THE DATA START

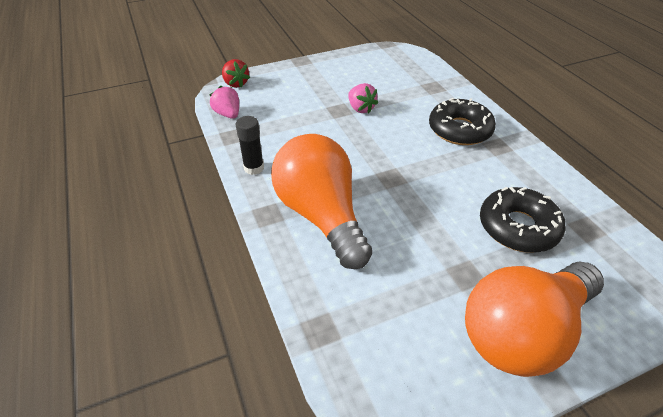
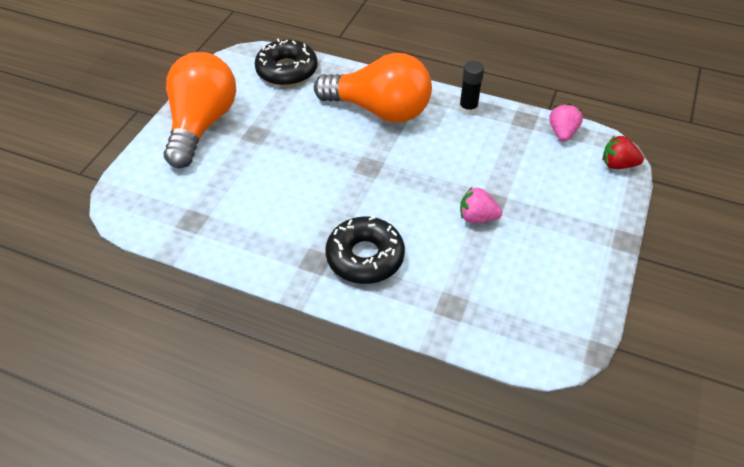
camera: 135 degrees right, 5 degrees up
(228, 114) = (562, 133): pink strawberry -> pink strawberry turned 90 degrees counterclockwise
(518, 227) = (244, 187): black donut -> black donut (287, 70)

THE DATA END

PROBLEM: Up to and including the last line of the material, reproduce every line exactly, beginning with the one that contains "(228, 114) = (562, 133): pink" and adding nothing else.

TASK OUTPUT:
(228, 114) = (562, 133): pink strawberry -> pink strawberry turned 90 degrees counterclockwise
(518, 227) = (244, 187): black donut -> black donut (287, 70)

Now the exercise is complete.